__Task to carry out__:
Print, word for word, the line containing "purple goblet [128,247,184,350]" and all lines beneath it to the end of the entries below. Pictures do not belong in the copy.

Supplied records Block Start

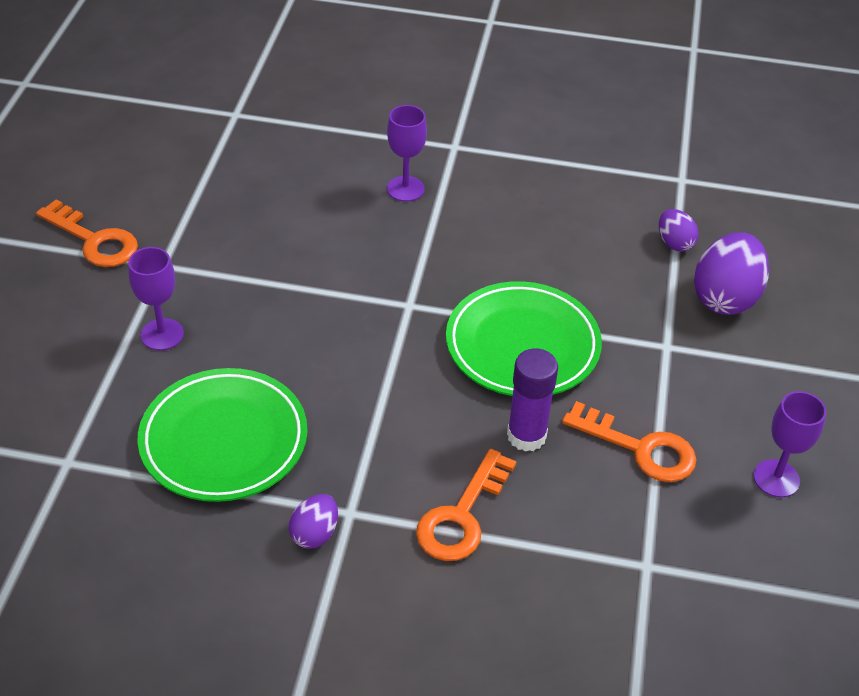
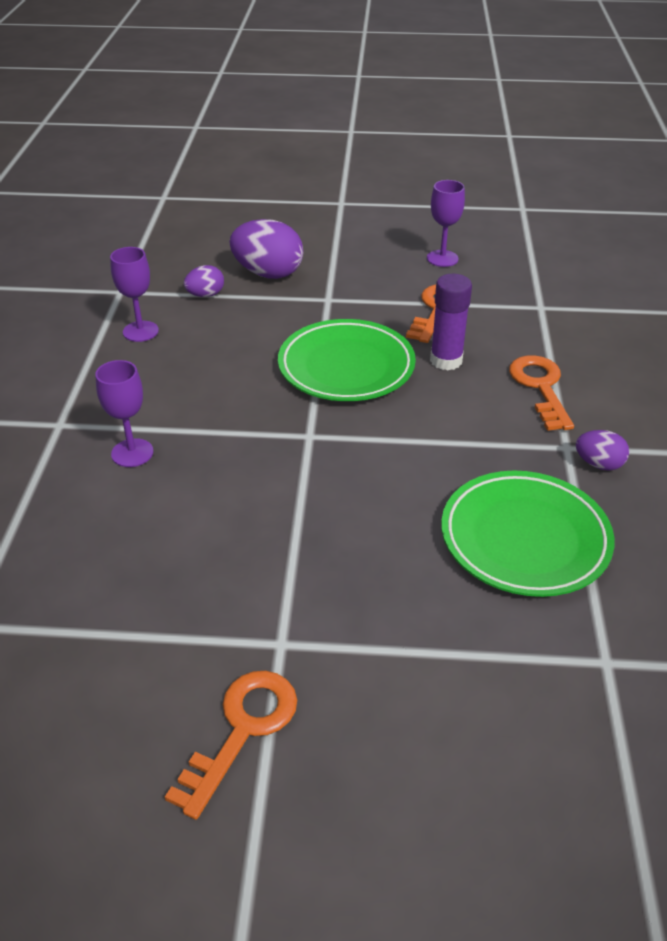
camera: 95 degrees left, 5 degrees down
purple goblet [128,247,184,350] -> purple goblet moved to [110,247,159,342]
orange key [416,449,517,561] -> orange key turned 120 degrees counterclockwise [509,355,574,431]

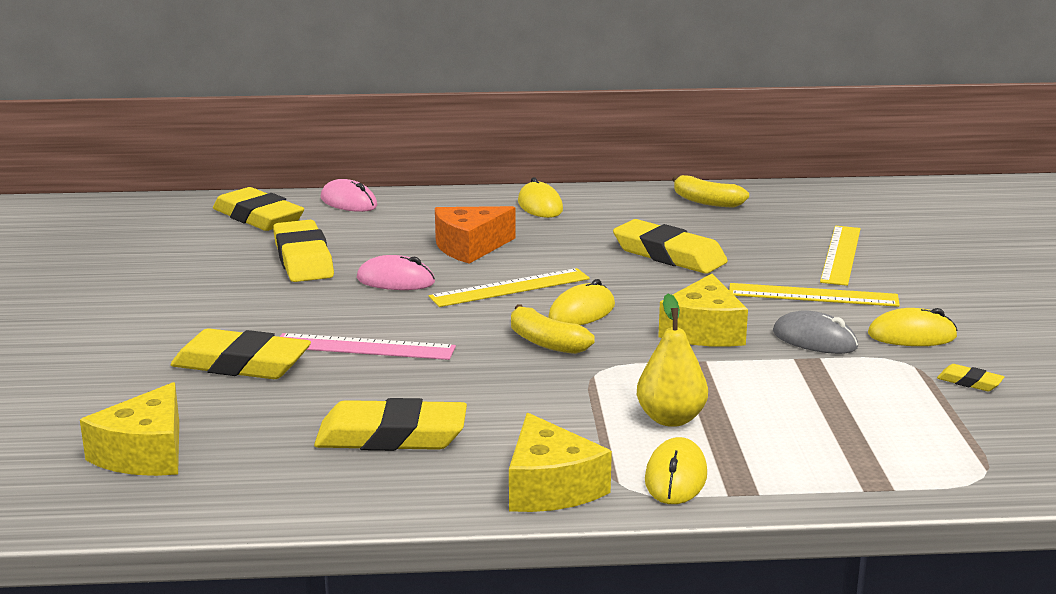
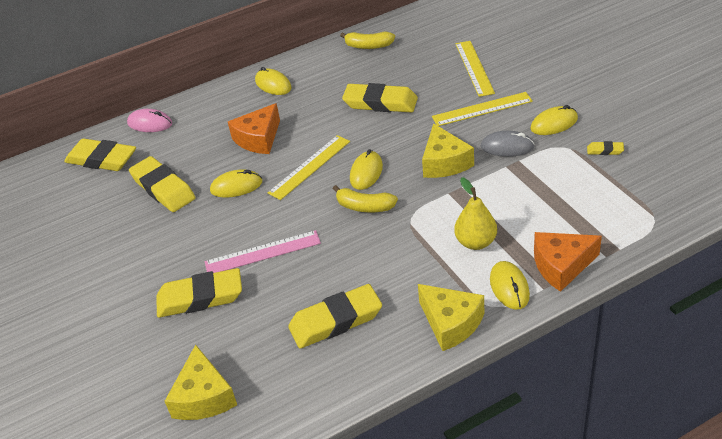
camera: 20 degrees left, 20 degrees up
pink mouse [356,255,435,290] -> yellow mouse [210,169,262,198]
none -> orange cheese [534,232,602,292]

Supplied records Block End

__Written response__:
purple goblet [128,247,184,350] -> purple goblet moved to [110,247,159,342]
orange key [416,449,517,561] -> orange key turned 120 degrees counterclockwise [509,355,574,431]

camera: 20 degrees left, 20 degrees up
pink mouse [356,255,435,290] -> yellow mouse [210,169,262,198]
none -> orange cheese [534,232,602,292]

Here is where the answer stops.